### YOUR ASSIGNMENT
Examine the entries and show every line in which the word "move" is found.

---- ENTRIES PROVIDED

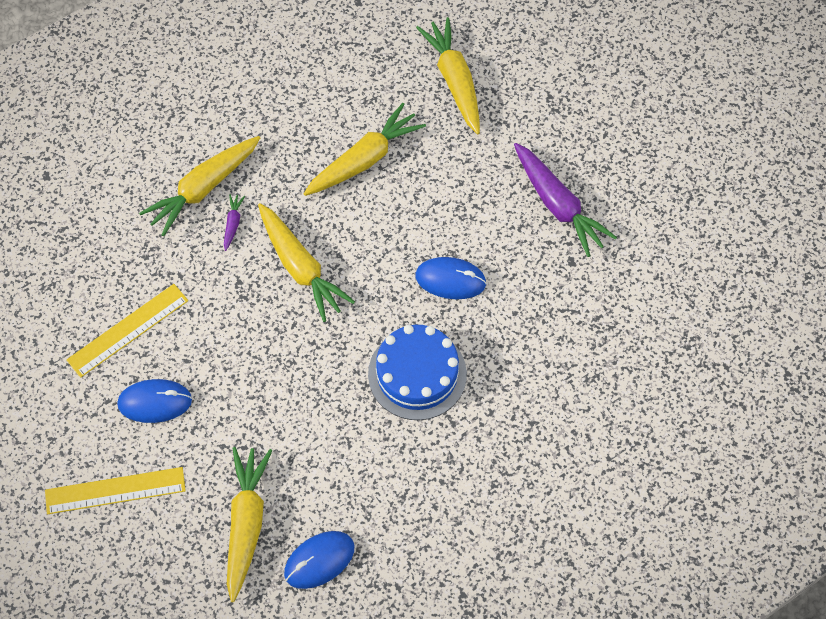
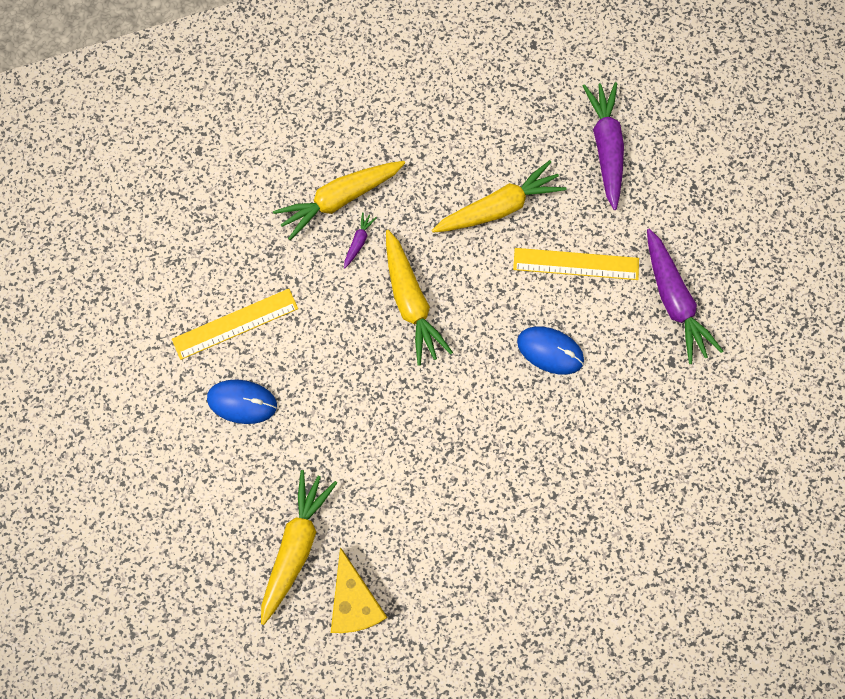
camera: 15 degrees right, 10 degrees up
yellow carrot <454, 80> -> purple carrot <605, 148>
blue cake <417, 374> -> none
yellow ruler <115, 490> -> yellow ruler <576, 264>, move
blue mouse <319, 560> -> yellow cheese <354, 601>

--------
---- ENTRIES PROVIDED

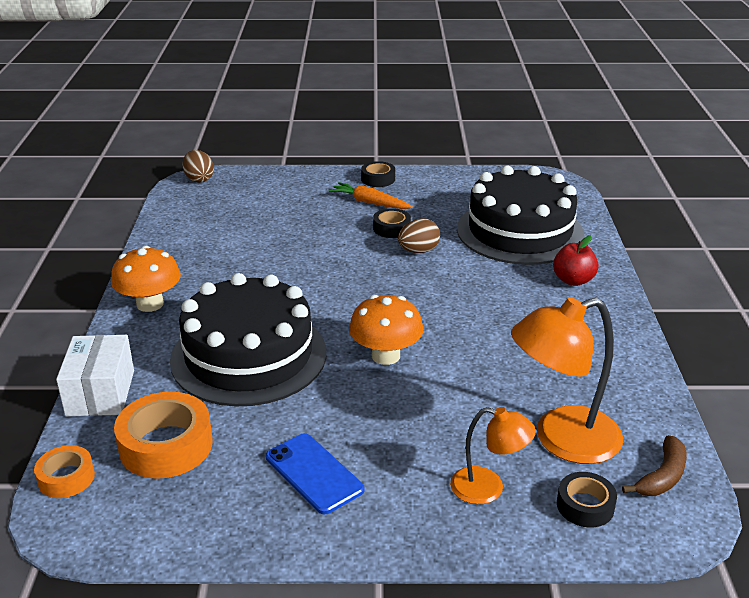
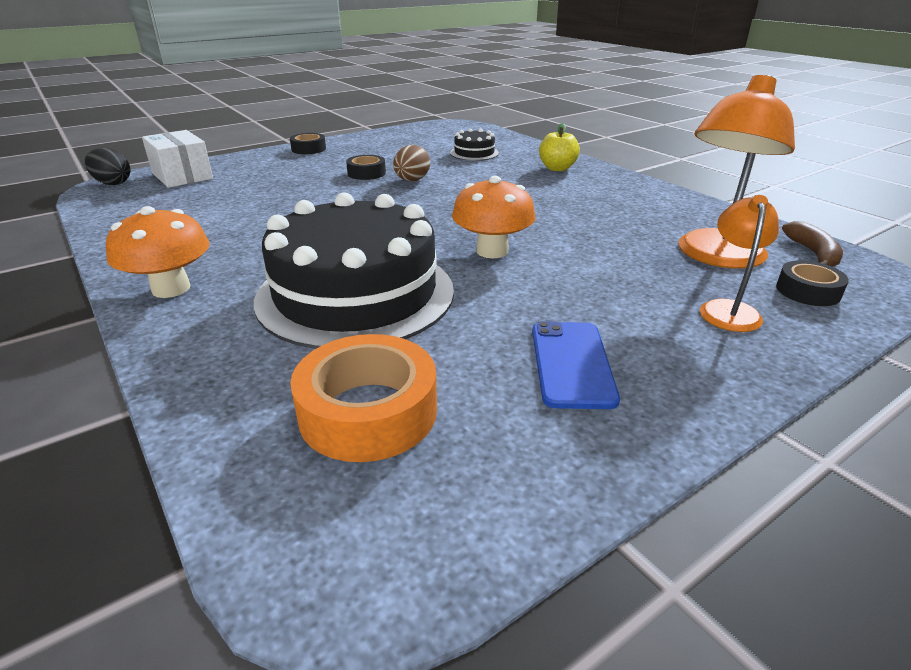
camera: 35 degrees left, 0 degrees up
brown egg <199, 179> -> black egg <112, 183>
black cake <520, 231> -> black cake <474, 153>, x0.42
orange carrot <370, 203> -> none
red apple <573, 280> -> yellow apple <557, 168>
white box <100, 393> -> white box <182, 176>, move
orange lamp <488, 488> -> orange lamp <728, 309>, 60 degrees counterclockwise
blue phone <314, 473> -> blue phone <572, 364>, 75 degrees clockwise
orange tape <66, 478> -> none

--------
---- ENTRIES PROVIDED

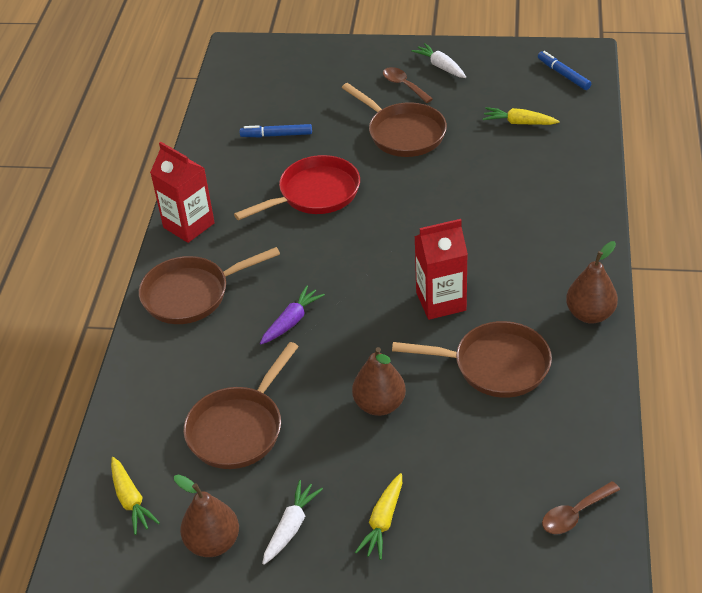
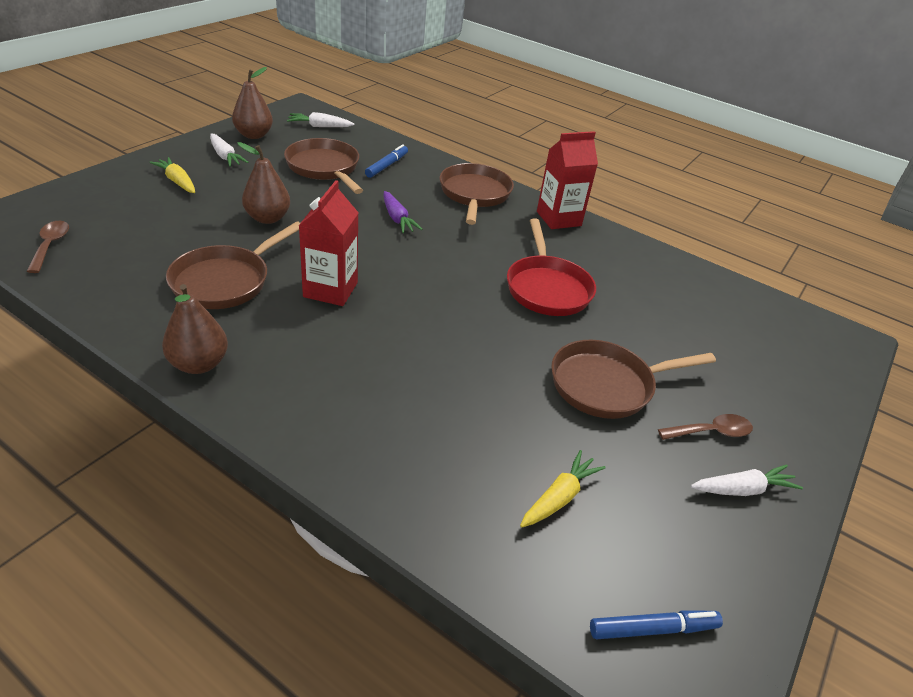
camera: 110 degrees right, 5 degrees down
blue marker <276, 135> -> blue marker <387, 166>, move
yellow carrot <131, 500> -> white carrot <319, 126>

--------

### TASK SOLUTION
yellow ruler <115, 490> -> yellow ruler <576, 264>, move
white box <100, 393> -> white box <182, 176>, move
blue marker <276, 135> -> blue marker <387, 166>, move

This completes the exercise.